# STUDY MATERIAL:
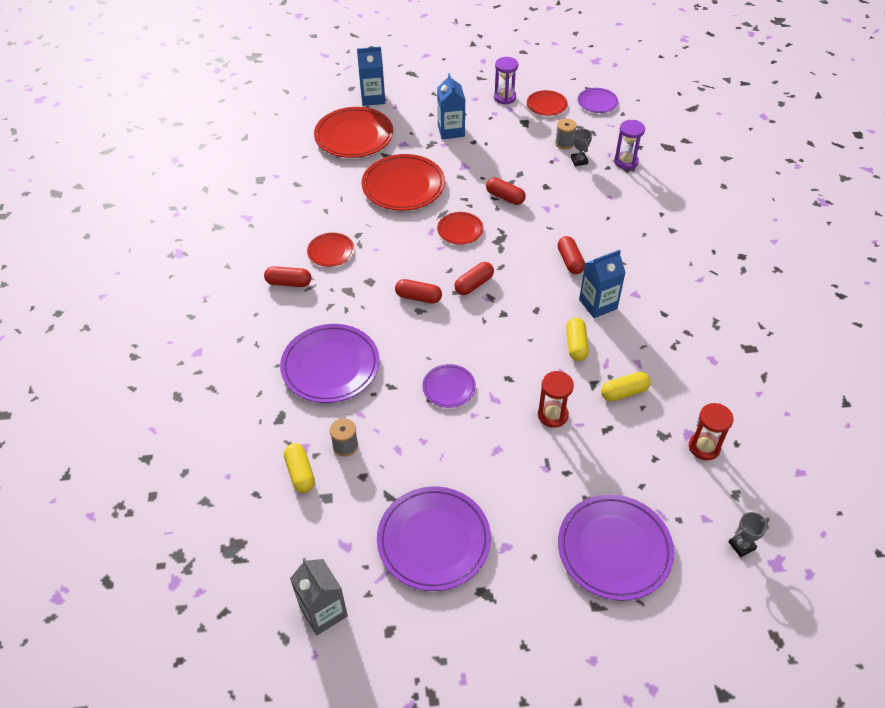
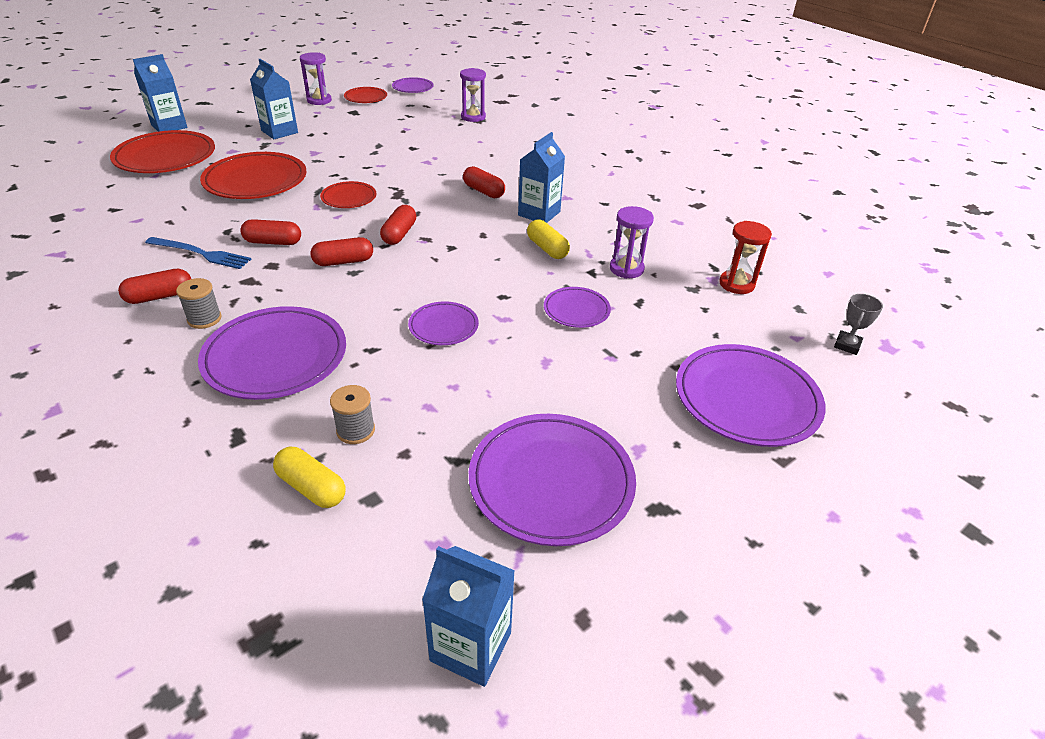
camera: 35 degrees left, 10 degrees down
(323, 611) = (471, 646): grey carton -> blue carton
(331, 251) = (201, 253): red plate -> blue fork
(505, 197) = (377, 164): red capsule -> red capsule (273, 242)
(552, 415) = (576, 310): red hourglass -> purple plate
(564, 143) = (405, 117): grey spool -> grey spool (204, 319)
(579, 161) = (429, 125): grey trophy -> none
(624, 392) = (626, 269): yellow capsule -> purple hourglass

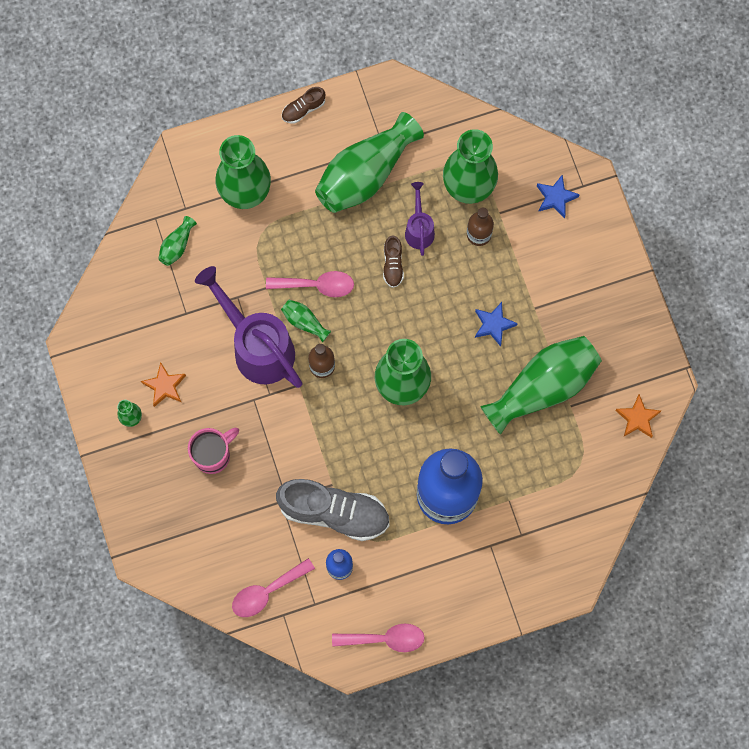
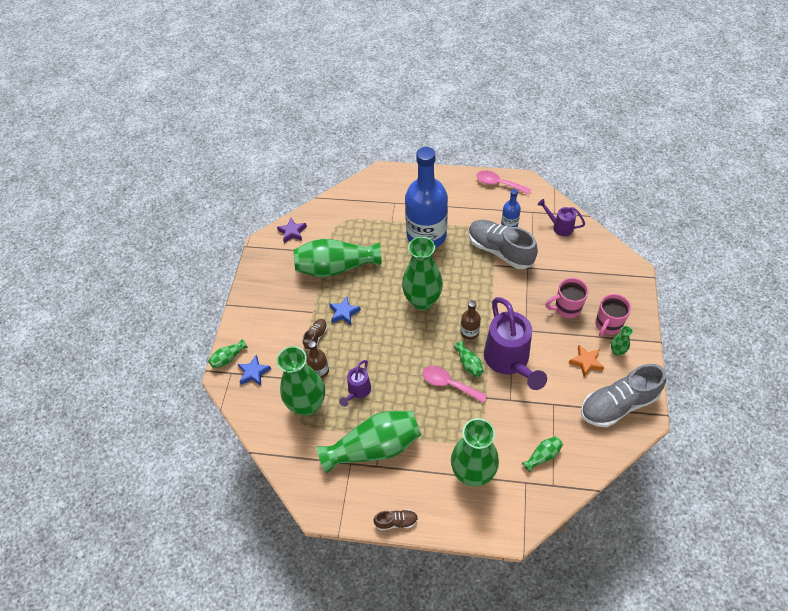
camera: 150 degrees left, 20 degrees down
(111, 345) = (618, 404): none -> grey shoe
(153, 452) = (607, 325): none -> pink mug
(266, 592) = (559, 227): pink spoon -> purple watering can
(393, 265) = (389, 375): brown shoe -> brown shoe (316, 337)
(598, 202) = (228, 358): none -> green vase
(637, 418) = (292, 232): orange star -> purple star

# WHAT TO PRODUCE:
Please print the entries shown above again, exactly, and skip the pictures.

# ANSWER FOR THIS EXERCISE:
camera: 35 degrees left, 10 degrees down
(323, 611) = (471, 646): grey carton -> blue carton
(331, 251) = (201, 253): red plate -> blue fork
(505, 197) = (377, 164): red capsule -> red capsule (273, 242)
(552, 415) = (576, 310): red hourglass -> purple plate
(564, 143) = (405, 117): grey spool -> grey spool (204, 319)
(579, 161) = (429, 125): grey trophy -> none
(624, 392) = (626, 269): yellow capsule -> purple hourglass

camera: 150 degrees left, 20 degrees down
(111, 345) = (618, 404): none -> grey shoe
(153, 452) = (607, 325): none -> pink mug
(266, 592) = (559, 227): pink spoon -> purple watering can
(393, 265) = (389, 375): brown shoe -> brown shoe (316, 337)
(598, 202) = (228, 358): none -> green vase
(637, 418) = (292, 232): orange star -> purple star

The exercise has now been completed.